Among the records below, find each line bearing the word "none" and copy it.
GIVEN RECORDS section start
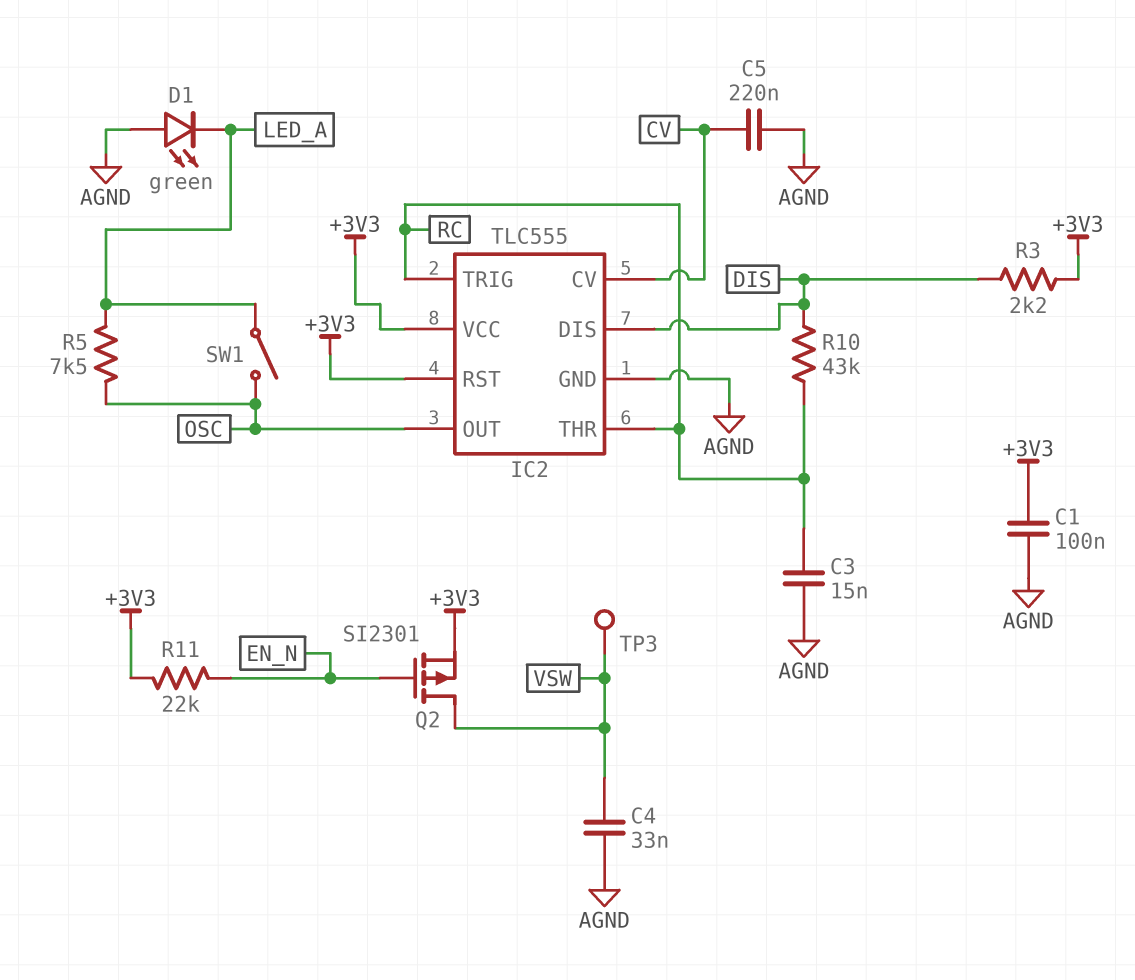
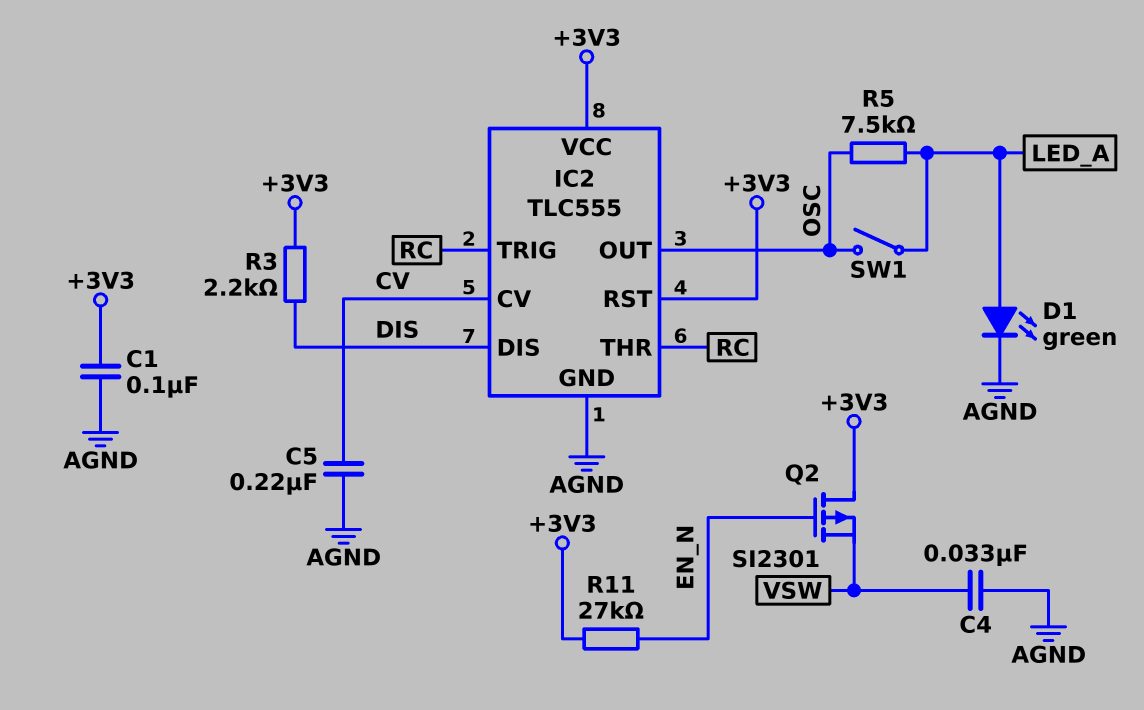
C3: 15nF (AGND, RC) -> none
D1: LED green (A AGND, K LED_A) -> LED green (A LED_A, K AGND)
Q2: PMOS SI2301 (G EN_N, D VSW, S +3V3) -> PMOS SI2301 (G EN_N, D +3V3, S VSW)
R10: 43k (DIS, RC) -> none
R11: 22k (+3V3, EN_N) -> 27k (+3V3, EN_N)
TP3: test point (VSW) -> none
GIVEN RECORDS section end
SOLUTION TO THIS PROBLEM:
C3: 15nF (AGND, RC) -> none
R10: 43k (DIS, RC) -> none
TP3: test point (VSW) -> none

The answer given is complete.